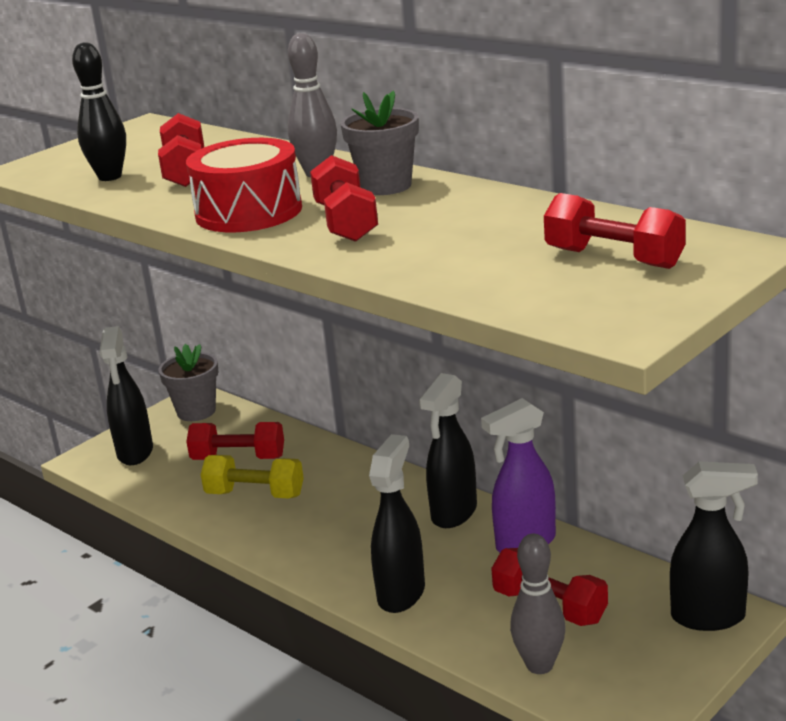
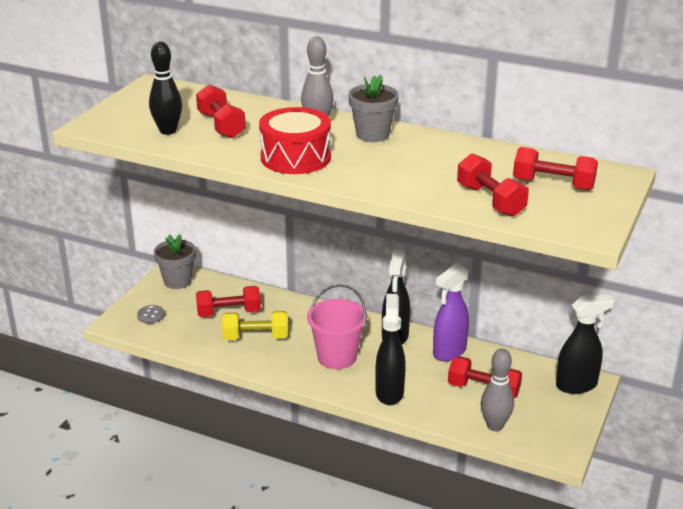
camera: 20 degrees left, 5 degrees up
black spray bottle [99,326,153,465] -> grey button [137,305,165,324]
red dumbbell [310,155,378,242] -> red dumbbell moved to [457,153,529,217]
none -> pink bucket [307,284,367,369]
_ _ _
● PROBLEM DETAILS
Each line above gets copied exactly; leave the pictures out.

● ANSWER TO THIS TASK
camera: 20 degrees left, 5 degrees up
black spray bottle [99,326,153,465] -> grey button [137,305,165,324]
red dumbbell [310,155,378,242] -> red dumbbell moved to [457,153,529,217]
none -> pink bucket [307,284,367,369]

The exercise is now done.